Work to complete —
Show each line of the entries below that contains the string "pixels", matching case exactly.

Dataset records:
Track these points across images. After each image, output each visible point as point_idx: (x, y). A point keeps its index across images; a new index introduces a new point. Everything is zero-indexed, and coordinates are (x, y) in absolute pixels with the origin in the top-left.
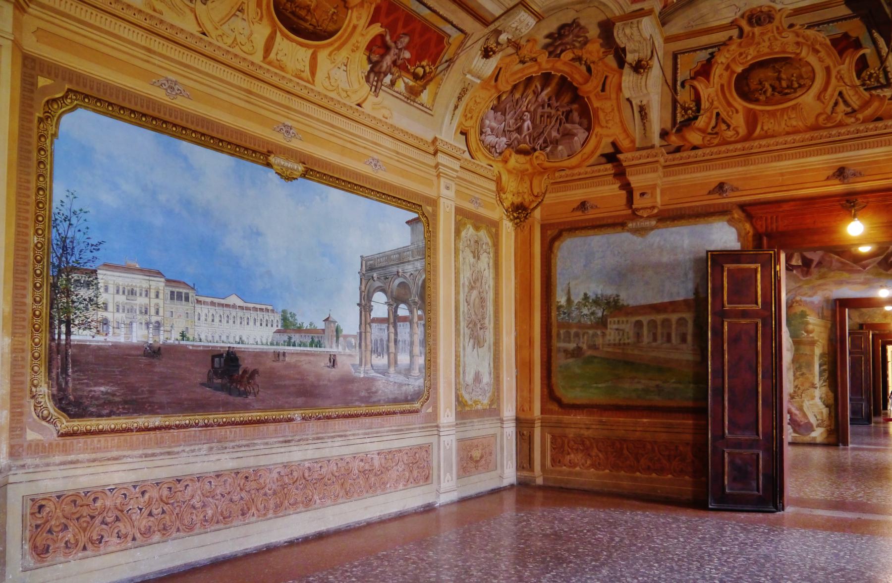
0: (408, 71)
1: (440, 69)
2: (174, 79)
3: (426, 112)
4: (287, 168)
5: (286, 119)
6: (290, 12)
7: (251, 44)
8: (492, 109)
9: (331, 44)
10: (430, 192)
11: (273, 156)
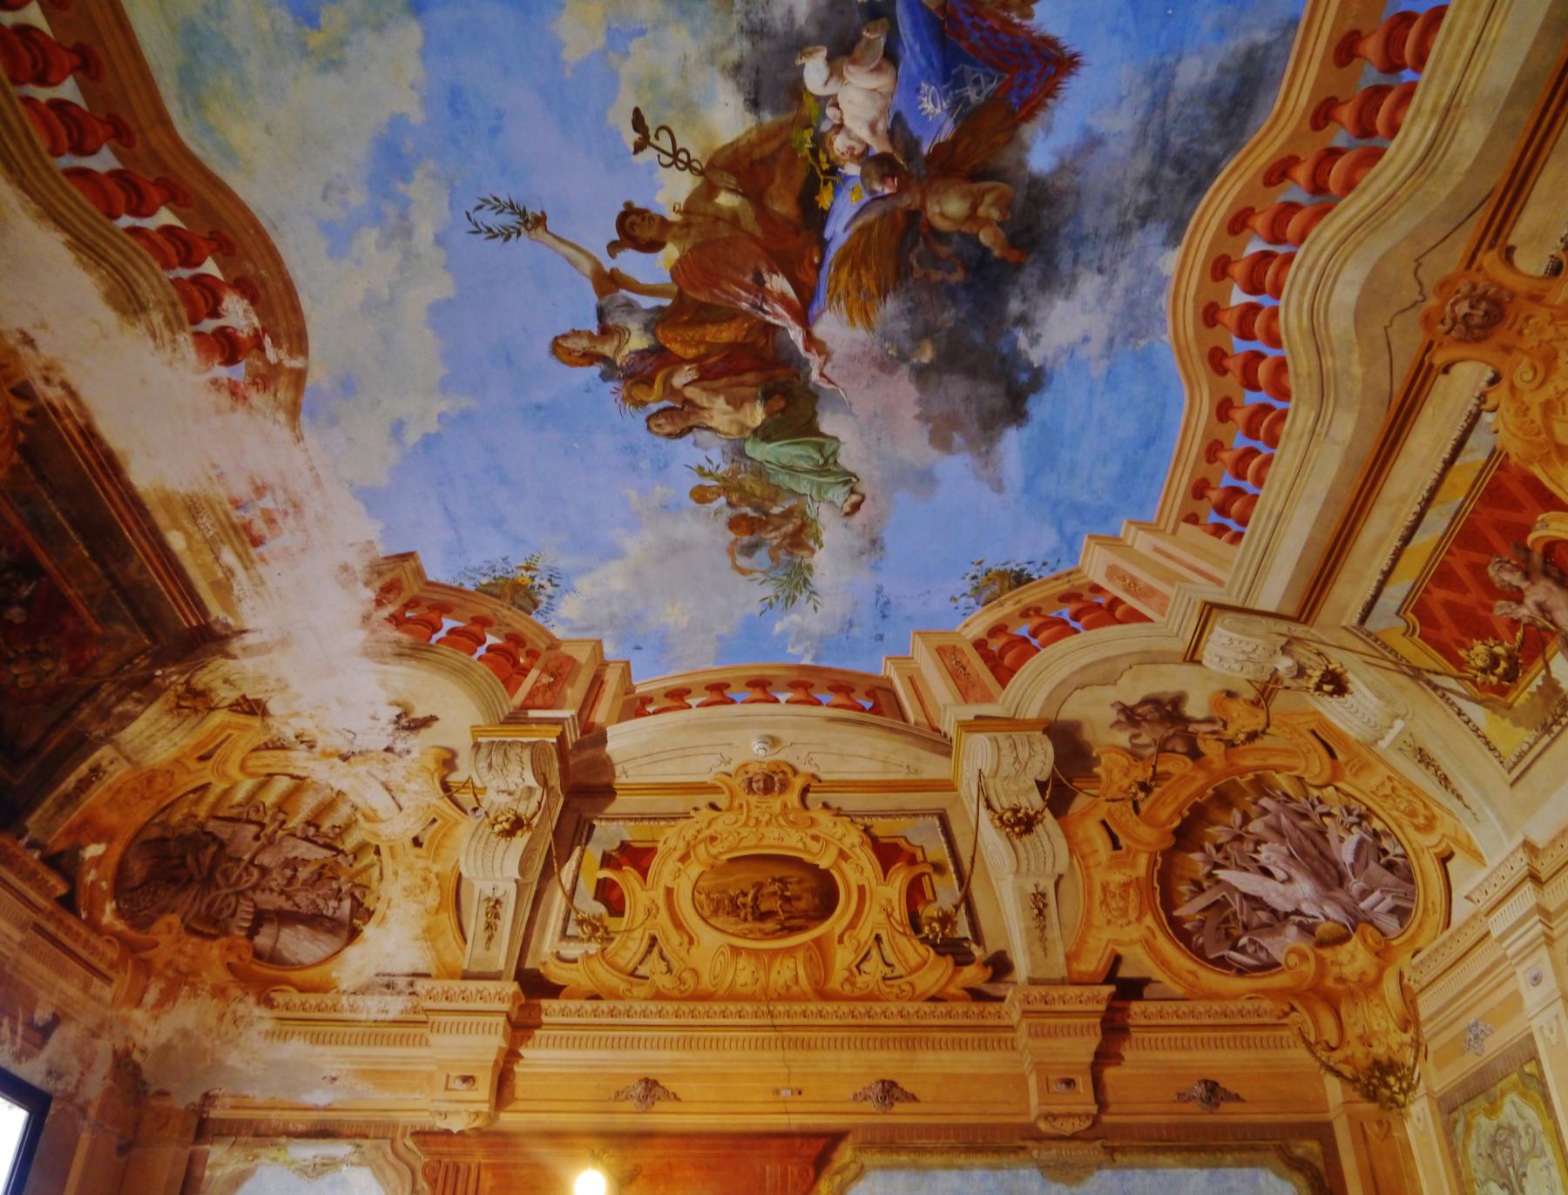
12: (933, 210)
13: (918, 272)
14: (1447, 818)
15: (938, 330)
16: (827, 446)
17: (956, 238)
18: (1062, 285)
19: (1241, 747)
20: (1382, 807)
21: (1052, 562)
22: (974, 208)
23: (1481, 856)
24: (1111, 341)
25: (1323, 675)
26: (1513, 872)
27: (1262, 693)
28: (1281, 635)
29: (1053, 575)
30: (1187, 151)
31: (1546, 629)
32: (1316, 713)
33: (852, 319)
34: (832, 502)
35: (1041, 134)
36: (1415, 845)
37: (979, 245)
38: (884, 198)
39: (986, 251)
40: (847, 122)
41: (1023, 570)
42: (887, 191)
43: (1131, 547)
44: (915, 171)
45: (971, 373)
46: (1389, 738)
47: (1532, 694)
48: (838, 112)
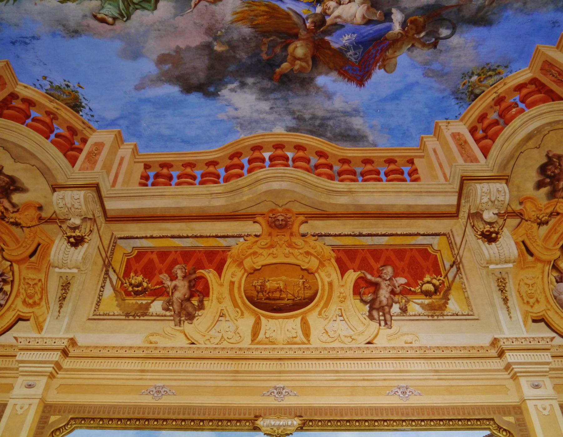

Full answer —
Track these points across images. After each image, output each visible point as point_idx: (x, y). A point keeps its index across images; a new index introduces a new point. Everything is zero-indexed, and coordinates are (x, y) in absolute pixels with the origin in the top-left.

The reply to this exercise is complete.